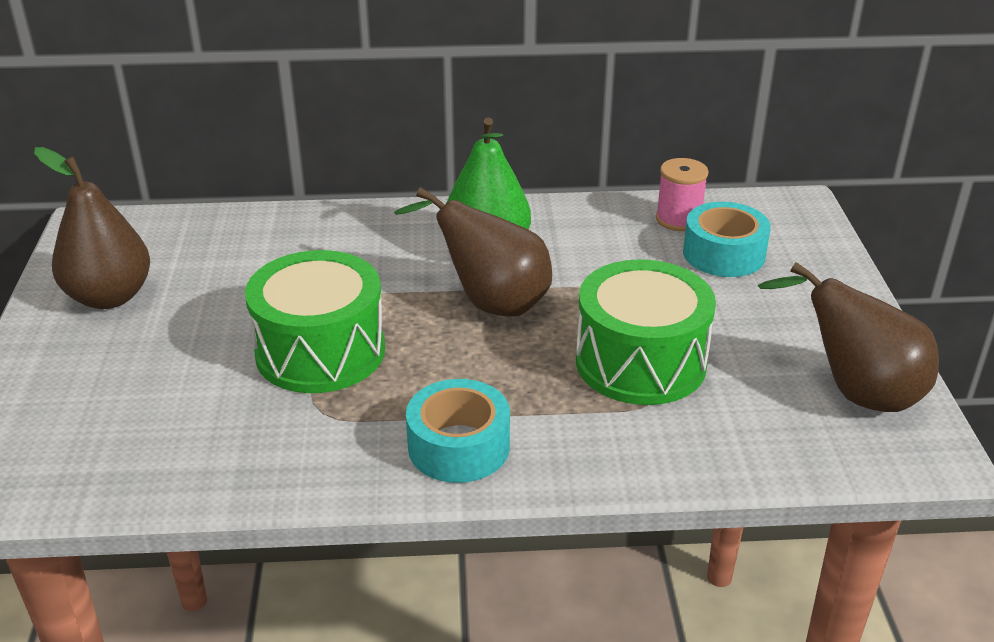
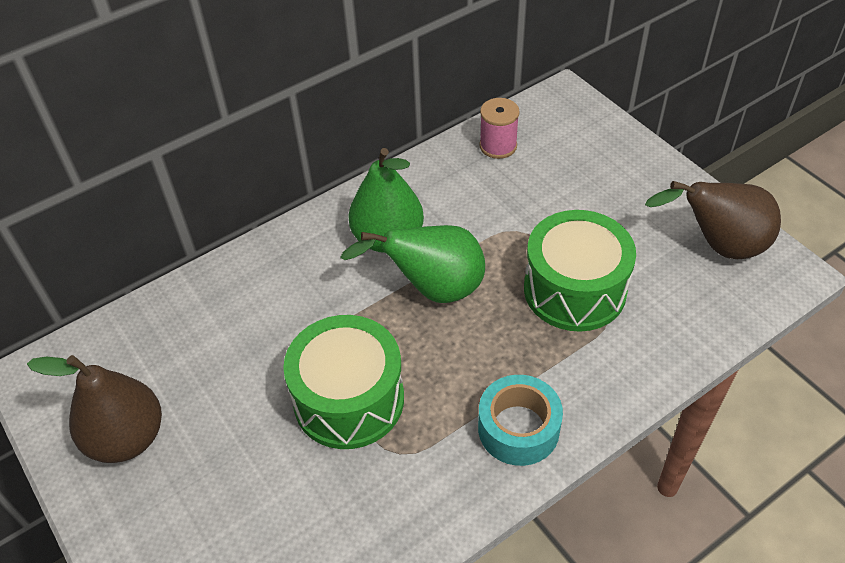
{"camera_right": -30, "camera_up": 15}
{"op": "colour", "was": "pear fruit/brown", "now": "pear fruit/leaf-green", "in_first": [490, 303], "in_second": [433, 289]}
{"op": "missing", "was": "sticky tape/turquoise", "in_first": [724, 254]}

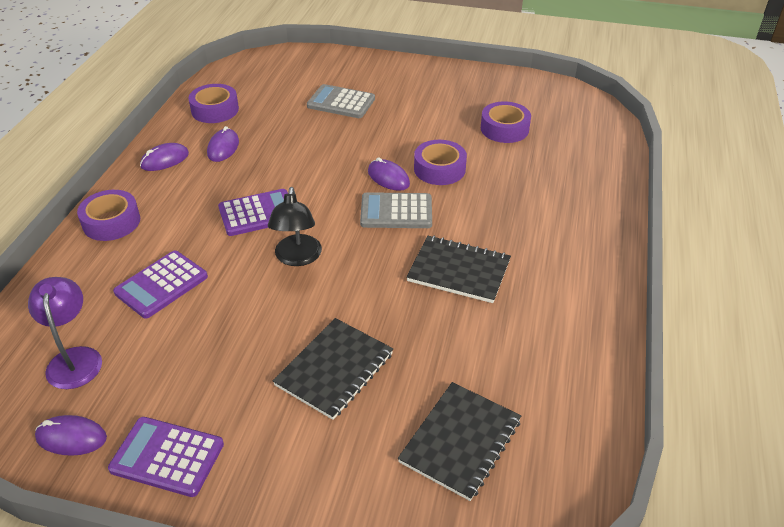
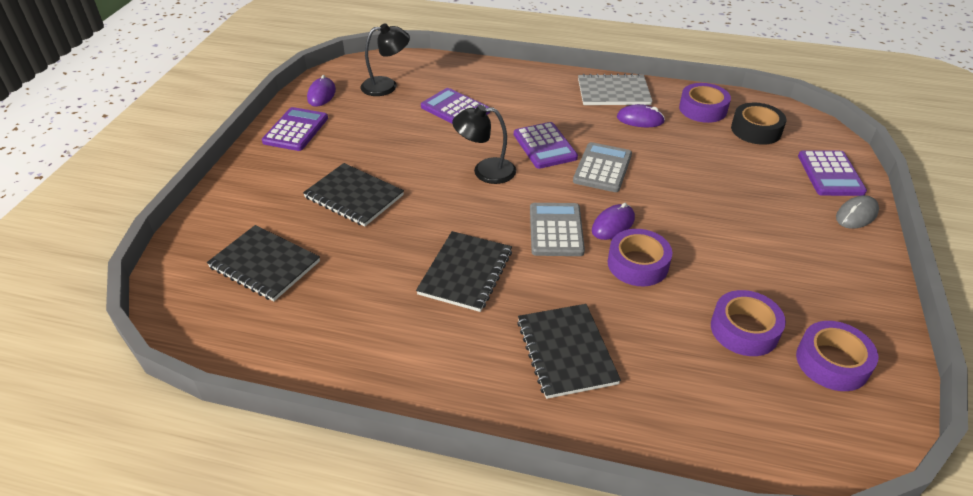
{"camera_right": 90, "camera_up": 0}
{"op": "colour", "was": "lamp/purple", "now": "lamp/jet-black", "in_first": [74, 358], "in_second": [387, 86]}
{"op": "relocated", "was": "sticky tape/purple", "in_first": [111, 222], "in_second": [832, 362]}
{"op": "exchanged", "was": "mouse/purple", "now": "notebook/grey", "in_first": [165, 160], "in_second": [613, 92]}
{"op": "relocated", "was": "pocket calculator/grey", "in_first": [341, 102], "in_second": [602, 168]}
{"op": "appeared", "now": "notebook/jet-black", "in_second": [566, 352]}
{"op": "appeared", "now": "sticky tape/jet-black", "in_second": [756, 130]}
{"op": "appeared", "now": "pocket calculator/purple", "in_second": [830, 174]}
{"op": "appeared", "now": "mouse/grey", "in_second": [856, 215]}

TRY IT:
Pictures aside, reproduce every record exactly as it stands.

OUTPUT OF THE TASK:
{"camera_right": -30, "camera_up": 15}
{"op": "colour", "was": "pear fruit/brown", "now": "pear fruit/leaf-green", "in_first": [490, 303], "in_second": [433, 289]}
{"op": "missing", "was": "sticky tape/turquoise", "in_first": [724, 254]}

{"camera_right": 90, "camera_up": 0}
{"op": "colour", "was": "lamp/purple", "now": "lamp/jet-black", "in_first": [74, 358], "in_second": [387, 86]}
{"op": "relocated", "was": "sticky tape/purple", "in_first": [111, 222], "in_second": [832, 362]}
{"op": "exchanged", "was": "mouse/purple", "now": "notebook/grey", "in_first": [165, 160], "in_second": [613, 92]}
{"op": "relocated", "was": "pocket calculator/grey", "in_first": [341, 102], "in_second": [602, 168]}
{"op": "appeared", "now": "notebook/jet-black", "in_second": [566, 352]}
{"op": "appeared", "now": "sticky tape/jet-black", "in_second": [756, 130]}
{"op": "appeared", "now": "pocket calculator/purple", "in_second": [830, 174]}
{"op": "appeared", "now": "mouse/grey", "in_second": [856, 215]}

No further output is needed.